(Entries taken from a collection)
BEGIN

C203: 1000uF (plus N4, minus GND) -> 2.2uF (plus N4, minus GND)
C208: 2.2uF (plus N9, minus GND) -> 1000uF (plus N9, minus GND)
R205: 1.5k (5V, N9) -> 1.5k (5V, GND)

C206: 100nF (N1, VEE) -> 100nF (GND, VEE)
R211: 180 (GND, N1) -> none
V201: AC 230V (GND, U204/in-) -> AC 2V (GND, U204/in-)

END

- _EXERCISE INSTRUCTIONS_:
Down to the final line, the data above must be copied exactly.

- _SOLVED EXERCISE_:
C203: 1000uF (plus N4, minus GND) -> 2.2uF (plus N4, minus GND)
C208: 2.2uF (plus N9, minus GND) -> 1000uF (plus N9, minus GND)
R205: 1.5k (5V, N9) -> 1.5k (5V, GND)

C206: 100nF (N1, VEE) -> 100nF (GND, VEE)
R211: 180 (GND, N1) -> none
V201: AC 230V (GND, U204/in-) -> AC 2V (GND, U204/in-)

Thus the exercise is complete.